------ DATA TO EXAMINE

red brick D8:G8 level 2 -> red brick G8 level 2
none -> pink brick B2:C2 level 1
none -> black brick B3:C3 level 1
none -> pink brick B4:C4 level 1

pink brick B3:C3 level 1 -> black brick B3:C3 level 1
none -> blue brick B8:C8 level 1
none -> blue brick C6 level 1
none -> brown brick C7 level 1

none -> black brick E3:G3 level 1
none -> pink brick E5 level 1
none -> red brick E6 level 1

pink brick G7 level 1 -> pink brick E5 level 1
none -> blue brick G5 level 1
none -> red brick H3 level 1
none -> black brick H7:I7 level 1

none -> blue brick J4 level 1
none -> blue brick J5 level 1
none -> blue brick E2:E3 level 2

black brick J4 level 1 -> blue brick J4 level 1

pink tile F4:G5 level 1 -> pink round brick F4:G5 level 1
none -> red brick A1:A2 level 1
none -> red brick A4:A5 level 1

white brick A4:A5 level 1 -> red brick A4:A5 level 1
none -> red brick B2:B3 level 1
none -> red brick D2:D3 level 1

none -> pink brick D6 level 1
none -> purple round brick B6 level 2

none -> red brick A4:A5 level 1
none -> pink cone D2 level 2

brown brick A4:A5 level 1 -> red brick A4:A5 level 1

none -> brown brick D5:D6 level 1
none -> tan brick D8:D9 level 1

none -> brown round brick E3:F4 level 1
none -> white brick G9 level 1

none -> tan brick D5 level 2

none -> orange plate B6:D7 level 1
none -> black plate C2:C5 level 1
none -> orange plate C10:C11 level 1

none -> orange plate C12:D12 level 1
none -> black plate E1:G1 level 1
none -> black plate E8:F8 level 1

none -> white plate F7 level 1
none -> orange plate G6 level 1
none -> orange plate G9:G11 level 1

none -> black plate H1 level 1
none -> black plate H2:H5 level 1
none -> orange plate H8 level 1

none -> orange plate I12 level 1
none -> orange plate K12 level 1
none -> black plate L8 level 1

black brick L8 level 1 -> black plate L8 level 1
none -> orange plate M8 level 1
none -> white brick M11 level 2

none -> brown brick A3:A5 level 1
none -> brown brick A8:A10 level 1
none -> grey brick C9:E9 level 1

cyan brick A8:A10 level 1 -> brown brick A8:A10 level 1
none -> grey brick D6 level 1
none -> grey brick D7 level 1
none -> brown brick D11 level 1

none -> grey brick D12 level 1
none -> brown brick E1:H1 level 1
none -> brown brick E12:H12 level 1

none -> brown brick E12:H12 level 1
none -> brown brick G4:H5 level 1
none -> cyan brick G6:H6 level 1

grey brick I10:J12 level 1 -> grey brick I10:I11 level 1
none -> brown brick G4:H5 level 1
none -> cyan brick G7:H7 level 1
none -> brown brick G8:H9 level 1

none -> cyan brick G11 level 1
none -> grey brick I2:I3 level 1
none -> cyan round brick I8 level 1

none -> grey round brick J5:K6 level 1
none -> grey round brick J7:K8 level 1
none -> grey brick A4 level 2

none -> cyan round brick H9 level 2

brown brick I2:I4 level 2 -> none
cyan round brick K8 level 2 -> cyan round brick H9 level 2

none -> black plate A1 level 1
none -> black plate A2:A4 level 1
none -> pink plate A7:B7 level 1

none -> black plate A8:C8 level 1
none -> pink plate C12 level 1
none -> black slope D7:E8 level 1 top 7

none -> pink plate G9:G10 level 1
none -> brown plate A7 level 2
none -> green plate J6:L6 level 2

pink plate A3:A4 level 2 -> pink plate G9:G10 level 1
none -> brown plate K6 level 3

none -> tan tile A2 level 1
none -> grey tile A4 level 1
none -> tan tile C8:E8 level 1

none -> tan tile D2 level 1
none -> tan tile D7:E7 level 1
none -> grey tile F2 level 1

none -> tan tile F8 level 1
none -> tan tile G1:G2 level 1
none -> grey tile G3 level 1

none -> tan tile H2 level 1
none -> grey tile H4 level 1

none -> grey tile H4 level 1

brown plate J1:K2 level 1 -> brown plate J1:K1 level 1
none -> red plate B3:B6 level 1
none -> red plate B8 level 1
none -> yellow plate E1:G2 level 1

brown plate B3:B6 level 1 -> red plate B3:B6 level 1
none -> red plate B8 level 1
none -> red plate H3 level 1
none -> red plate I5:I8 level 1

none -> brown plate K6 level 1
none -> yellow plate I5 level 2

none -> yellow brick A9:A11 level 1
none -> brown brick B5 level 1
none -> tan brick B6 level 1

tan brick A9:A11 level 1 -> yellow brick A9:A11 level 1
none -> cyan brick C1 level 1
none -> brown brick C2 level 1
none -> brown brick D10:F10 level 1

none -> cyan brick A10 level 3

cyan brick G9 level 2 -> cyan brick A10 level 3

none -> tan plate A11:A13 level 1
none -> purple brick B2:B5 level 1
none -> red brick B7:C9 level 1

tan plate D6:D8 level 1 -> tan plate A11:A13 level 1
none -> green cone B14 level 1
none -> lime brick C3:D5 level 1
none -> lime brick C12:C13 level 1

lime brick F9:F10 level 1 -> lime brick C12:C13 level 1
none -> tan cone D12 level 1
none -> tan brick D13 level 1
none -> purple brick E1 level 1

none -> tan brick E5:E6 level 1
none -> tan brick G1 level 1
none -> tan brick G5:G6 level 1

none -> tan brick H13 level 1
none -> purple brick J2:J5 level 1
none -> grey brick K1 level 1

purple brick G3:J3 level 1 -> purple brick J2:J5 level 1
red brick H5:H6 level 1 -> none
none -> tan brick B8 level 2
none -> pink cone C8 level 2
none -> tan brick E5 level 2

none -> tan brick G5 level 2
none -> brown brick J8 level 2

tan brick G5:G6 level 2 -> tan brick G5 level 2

------------

Could you output all of the records above exactly as given?

red brick D8:G8 level 2 -> red brick G8 level 2
none -> pink brick B2:C2 level 1
none -> black brick B3:C3 level 1
none -> pink brick B4:C4 level 1

pink brick B3:C3 level 1 -> black brick B3:C3 level 1
none -> blue brick B8:C8 level 1
none -> blue brick C6 level 1
none -> brown brick C7 level 1

none -> black brick E3:G3 level 1
none -> pink brick E5 level 1
none -> red brick E6 level 1

pink brick G7 level 1 -> pink brick E5 level 1
none -> blue brick G5 level 1
none -> red brick H3 level 1
none -> black brick H7:I7 level 1

none -> blue brick J4 level 1
none -> blue brick J5 level 1
none -> blue brick E2:E3 level 2

black brick J4 level 1 -> blue brick J4 level 1

pink tile F4:G5 level 1 -> pink round brick F4:G5 level 1
none -> red brick A1:A2 level 1
none -> red brick A4:A5 level 1

white brick A4:A5 level 1 -> red brick A4:A5 level 1
none -> red brick B2:B3 level 1
none -> red brick D2:D3 level 1

none -> pink brick D6 level 1
none -> purple round brick B6 level 2

none -> red brick A4:A5 level 1
none -> pink cone D2 level 2

brown brick A4:A5 level 1 -> red brick A4:A5 level 1

none -> brown brick D5:D6 level 1
none -> tan brick D8:D9 level 1

none -> brown round brick E3:F4 level 1
none -> white brick G9 level 1

none -> tan brick D5 level 2

none -> orange plate B6:D7 level 1
none -> black plate C2:C5 level 1
none -> orange plate C10:C11 level 1

none -> orange plate C12:D12 level 1
none -> black plate E1:G1 level 1
none -> black plate E8:F8 level 1

none -> white plate F7 level 1
none -> orange plate G6 level 1
none -> orange plate G9:G11 level 1

none -> black plate H1 level 1
none -> black plate H2:H5 level 1
none -> orange plate H8 level 1

none -> orange plate I12 level 1
none -> orange plate K12 level 1
none -> black plate L8 level 1

black brick L8 level 1 -> black plate L8 level 1
none -> orange plate M8 level 1
none -> white brick M11 level 2

none -> brown brick A3:A5 level 1
none -> brown brick A8:A10 level 1
none -> grey brick C9:E9 level 1

cyan brick A8:A10 level 1 -> brown brick A8:A10 level 1
none -> grey brick D6 level 1
none -> grey brick D7 level 1
none -> brown brick D11 level 1

none -> grey brick D12 level 1
none -> brown brick E1:H1 level 1
none -> brown brick E12:H12 level 1

none -> brown brick E12:H12 level 1
none -> brown brick G4:H5 level 1
none -> cyan brick G6:H6 level 1

grey brick I10:J12 level 1 -> grey brick I10:I11 level 1
none -> brown brick G4:H5 level 1
none -> cyan brick G7:H7 level 1
none -> brown brick G8:H9 level 1

none -> cyan brick G11 level 1
none -> grey brick I2:I3 level 1
none -> cyan round brick I8 level 1

none -> grey round brick J5:K6 level 1
none -> grey round brick J7:K8 level 1
none -> grey brick A4 level 2

none -> cyan round brick H9 level 2

brown brick I2:I4 level 2 -> none
cyan round brick K8 level 2 -> cyan round brick H9 level 2

none -> black plate A1 level 1
none -> black plate A2:A4 level 1
none -> pink plate A7:B7 level 1

none -> black plate A8:C8 level 1
none -> pink plate C12 level 1
none -> black slope D7:E8 level 1 top 7

none -> pink plate G9:G10 level 1
none -> brown plate A7 level 2
none -> green plate J6:L6 level 2

pink plate A3:A4 level 2 -> pink plate G9:G10 level 1
none -> brown plate K6 level 3

none -> tan tile A2 level 1
none -> grey tile A4 level 1
none -> tan tile C8:E8 level 1

none -> tan tile D2 level 1
none -> tan tile D7:E7 level 1
none -> grey tile F2 level 1

none -> tan tile F8 level 1
none -> tan tile G1:G2 level 1
none -> grey tile G3 level 1

none -> tan tile H2 level 1
none -> grey tile H4 level 1

none -> grey tile H4 level 1

brown plate J1:K2 level 1 -> brown plate J1:K1 level 1
none -> red plate B3:B6 level 1
none -> red plate B8 level 1
none -> yellow plate E1:G2 level 1

brown plate B3:B6 level 1 -> red plate B3:B6 level 1
none -> red plate B8 level 1
none -> red plate H3 level 1
none -> red plate I5:I8 level 1

none -> brown plate K6 level 1
none -> yellow plate I5 level 2

none -> yellow brick A9:A11 level 1
none -> brown brick B5 level 1
none -> tan brick B6 level 1

tan brick A9:A11 level 1 -> yellow brick A9:A11 level 1
none -> cyan brick C1 level 1
none -> brown brick C2 level 1
none -> brown brick D10:F10 level 1

none -> cyan brick A10 level 3

cyan brick G9 level 2 -> cyan brick A10 level 3

none -> tan plate A11:A13 level 1
none -> purple brick B2:B5 level 1
none -> red brick B7:C9 level 1

tan plate D6:D8 level 1 -> tan plate A11:A13 level 1
none -> green cone B14 level 1
none -> lime brick C3:D5 level 1
none -> lime brick C12:C13 level 1

lime brick F9:F10 level 1 -> lime brick C12:C13 level 1
none -> tan cone D12 level 1
none -> tan brick D13 level 1
none -> purple brick E1 level 1

none -> tan brick E5:E6 level 1
none -> tan brick G1 level 1
none -> tan brick G5:G6 level 1

none -> tan brick H13 level 1
none -> purple brick J2:J5 level 1
none -> grey brick K1 level 1

purple brick G3:J3 level 1 -> purple brick J2:J5 level 1
red brick H5:H6 level 1 -> none
none -> tan brick B8 level 2
none -> pink cone C8 level 2
none -> tan brick E5 level 2

none -> tan brick G5 level 2
none -> brown brick J8 level 2

tan brick G5:G6 level 2 -> tan brick G5 level 2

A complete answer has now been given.